▸ EXERCISE AIM
Among the lines of data below, reproduce only those from the one with "U103 pin IN: FB -> VEXT" through the one with "D2: diode (A", exactly as they stand, both ends included.

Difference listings
__________
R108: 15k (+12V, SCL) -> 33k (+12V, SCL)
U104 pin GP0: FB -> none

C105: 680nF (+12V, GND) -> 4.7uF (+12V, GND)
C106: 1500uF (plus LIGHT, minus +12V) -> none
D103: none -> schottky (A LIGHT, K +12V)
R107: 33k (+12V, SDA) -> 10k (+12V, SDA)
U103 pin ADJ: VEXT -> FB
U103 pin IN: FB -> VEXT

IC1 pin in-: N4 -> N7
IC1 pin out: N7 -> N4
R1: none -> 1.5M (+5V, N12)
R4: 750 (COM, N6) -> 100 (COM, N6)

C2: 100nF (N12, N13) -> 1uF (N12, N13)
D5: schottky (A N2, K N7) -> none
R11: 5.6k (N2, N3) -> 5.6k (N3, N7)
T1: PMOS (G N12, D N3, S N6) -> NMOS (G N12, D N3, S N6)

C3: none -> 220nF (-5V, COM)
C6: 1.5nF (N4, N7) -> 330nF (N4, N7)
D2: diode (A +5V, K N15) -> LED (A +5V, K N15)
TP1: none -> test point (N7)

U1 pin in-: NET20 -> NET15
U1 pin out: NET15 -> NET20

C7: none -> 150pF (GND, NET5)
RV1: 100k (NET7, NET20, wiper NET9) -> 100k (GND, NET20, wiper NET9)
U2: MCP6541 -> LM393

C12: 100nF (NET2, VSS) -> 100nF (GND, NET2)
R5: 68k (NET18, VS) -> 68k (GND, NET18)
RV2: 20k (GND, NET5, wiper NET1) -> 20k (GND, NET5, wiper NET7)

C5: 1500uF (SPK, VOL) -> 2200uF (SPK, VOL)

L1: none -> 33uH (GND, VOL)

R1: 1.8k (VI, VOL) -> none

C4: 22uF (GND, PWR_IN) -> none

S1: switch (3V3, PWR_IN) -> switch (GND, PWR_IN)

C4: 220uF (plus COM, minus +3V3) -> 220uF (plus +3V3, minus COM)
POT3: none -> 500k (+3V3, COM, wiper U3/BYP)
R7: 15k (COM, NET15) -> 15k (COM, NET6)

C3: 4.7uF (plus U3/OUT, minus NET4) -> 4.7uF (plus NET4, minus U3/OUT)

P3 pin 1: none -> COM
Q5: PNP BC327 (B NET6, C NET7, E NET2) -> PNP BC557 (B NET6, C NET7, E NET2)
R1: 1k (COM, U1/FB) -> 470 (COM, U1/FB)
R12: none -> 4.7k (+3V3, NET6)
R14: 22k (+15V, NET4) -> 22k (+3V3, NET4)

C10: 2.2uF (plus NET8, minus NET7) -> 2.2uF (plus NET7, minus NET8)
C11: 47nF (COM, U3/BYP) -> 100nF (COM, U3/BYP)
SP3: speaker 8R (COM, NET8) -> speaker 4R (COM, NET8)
__________
▸ RESULT OF THE EXERCISE
U103 pin IN: FB -> VEXT

IC1 pin in-: N4 -> N7
IC1 pin out: N7 -> N4
R1: none -> 1.5M (+5V, N12)
R4: 750 (COM, N6) -> 100 (COM, N6)

C2: 100nF (N12, N13) -> 1uF (N12, N13)
D5: schottky (A N2, K N7) -> none
R11: 5.6k (N2, N3) -> 5.6k (N3, N7)
T1: PMOS (G N12, D N3, S N6) -> NMOS (G N12, D N3, S N6)

C3: none -> 220nF (-5V, COM)
C6: 1.5nF (N4, N7) -> 330nF (N4, N7)
D2: diode (A +5V, K N15) -> LED (A +5V, K N15)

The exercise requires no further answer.